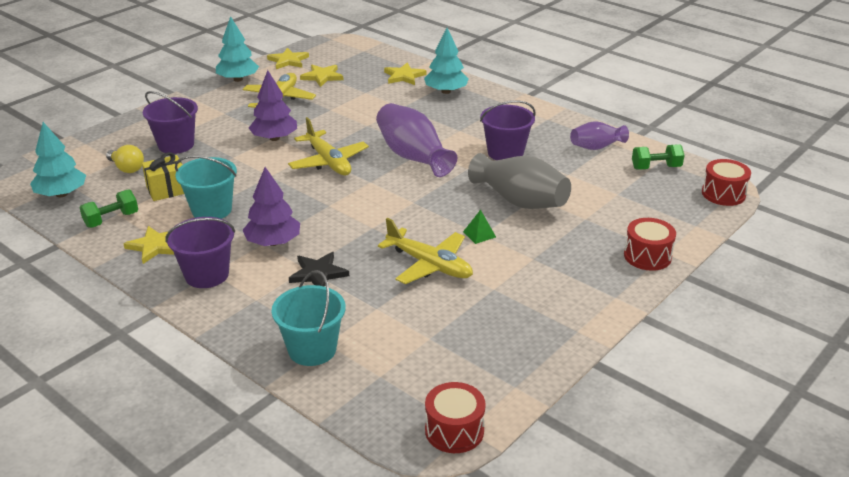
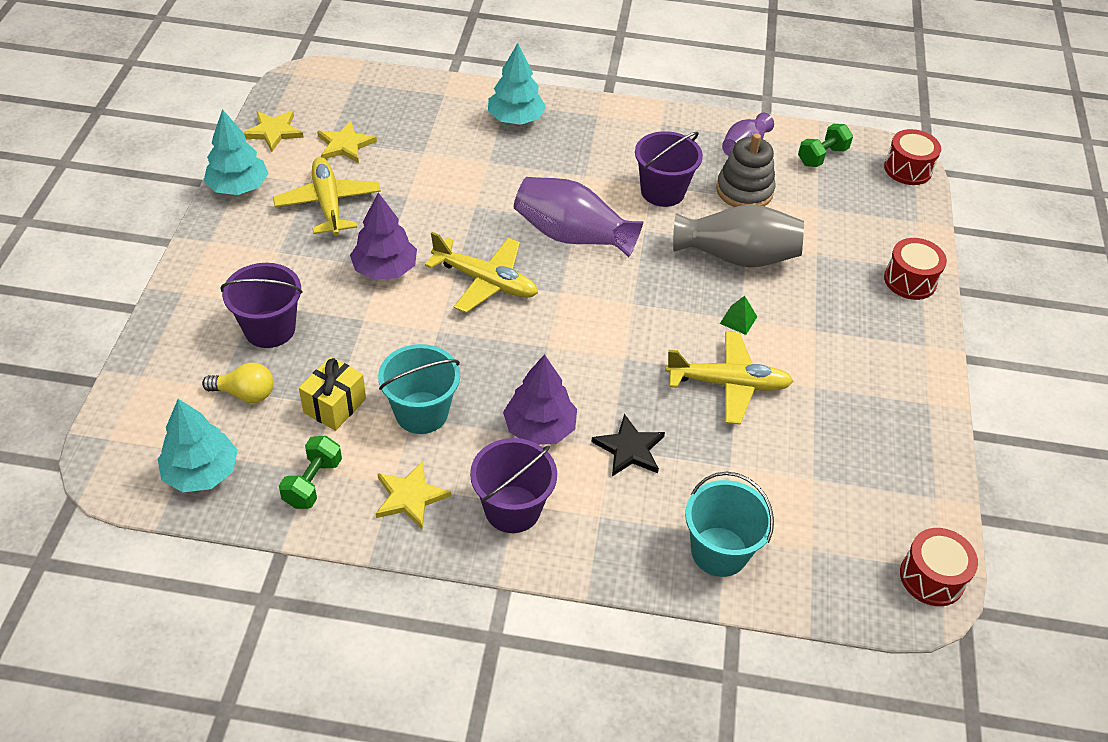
camera: 35 degrees left, 15 degrees up
(404, 76) = (444, 110): yellow star -> none
(569, 169) = (744, 191): none -> grey stacking toy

__________________________________________________

_AIM OF THE TASK_
The listing should be transcribed in full, exactly, and without its pictures.

_SOLUTION TO THIS PROBLEM_
camera: 35 degrees left, 15 degrees up
(404, 76) = (444, 110): yellow star -> none
(569, 169) = (744, 191): none -> grey stacking toy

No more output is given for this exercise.